### WHAT NEEDS TO BE DONE
Exactly the line that contains "R26: 47k (SIG26, SIG36)" and the lines following it to the end of the data are to be reproduced, and nothing more.

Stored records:
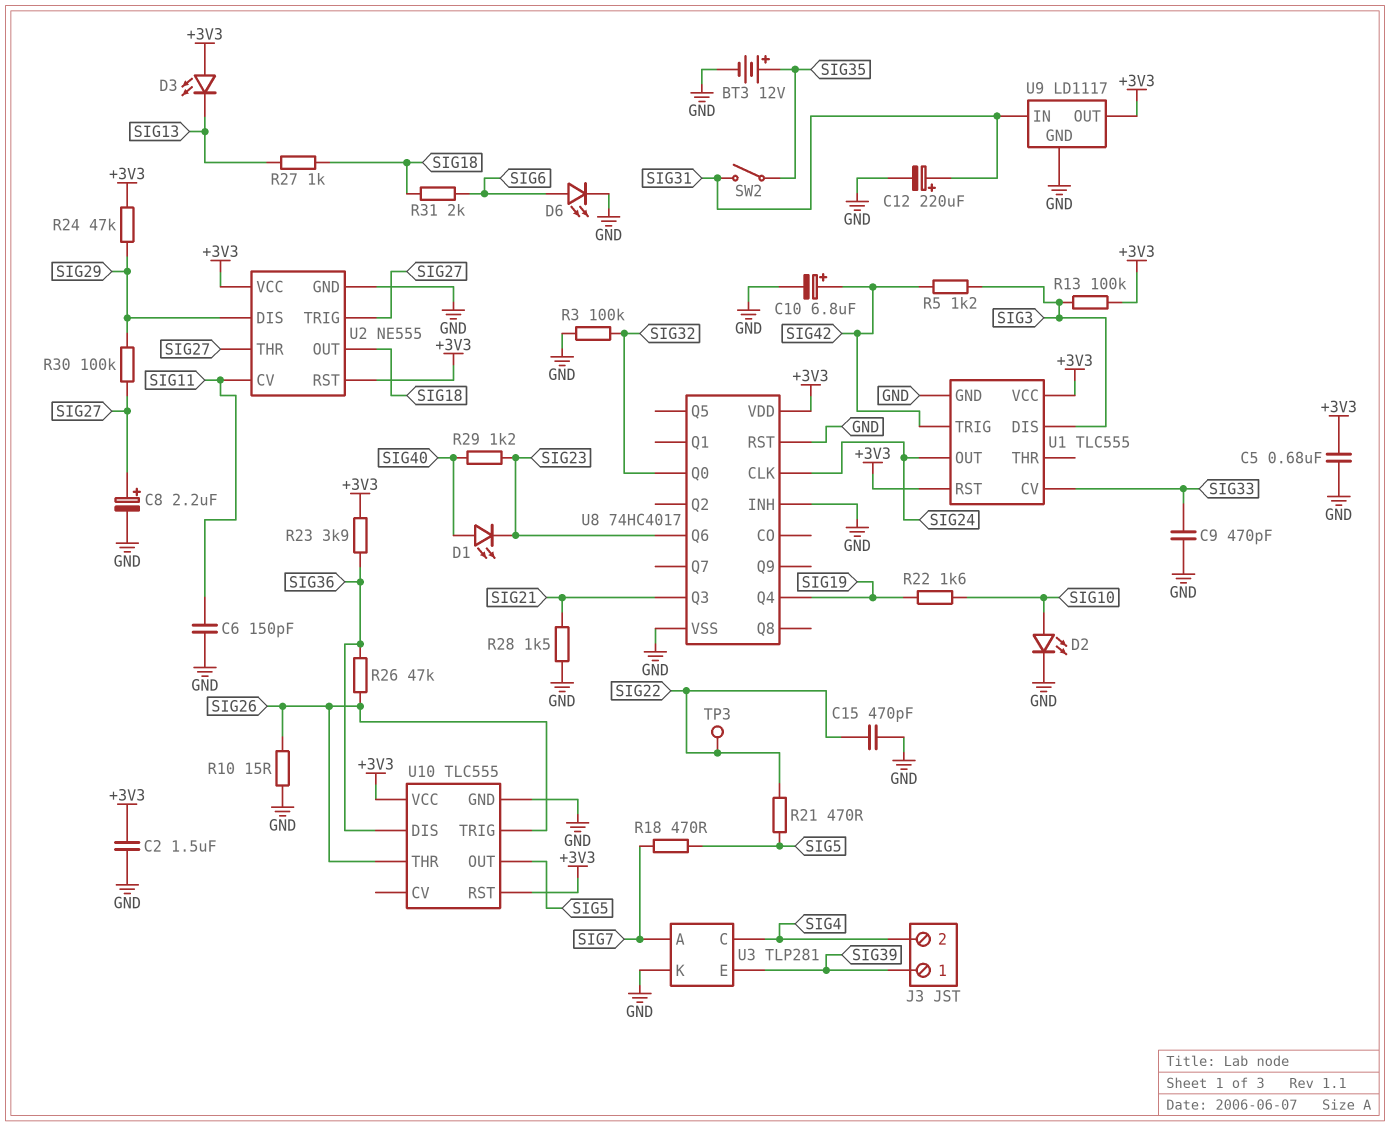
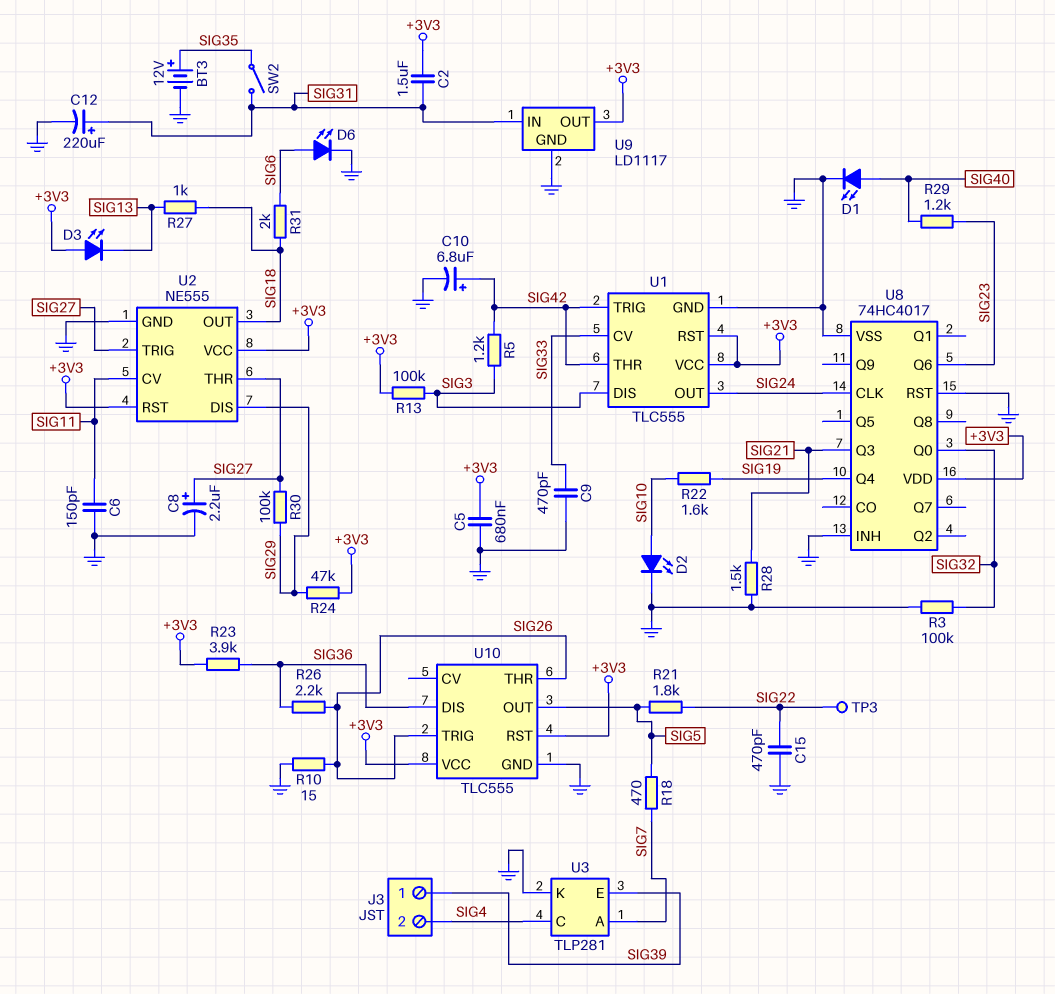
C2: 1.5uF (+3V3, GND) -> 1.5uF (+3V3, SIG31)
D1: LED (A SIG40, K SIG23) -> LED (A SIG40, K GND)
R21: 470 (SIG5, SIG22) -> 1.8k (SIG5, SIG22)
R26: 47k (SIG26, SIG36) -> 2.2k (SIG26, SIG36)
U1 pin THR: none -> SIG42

### RESULT
R26: 47k (SIG26, SIG36) -> 2.2k (SIG26, SIG36)
U1 pin THR: none -> SIG42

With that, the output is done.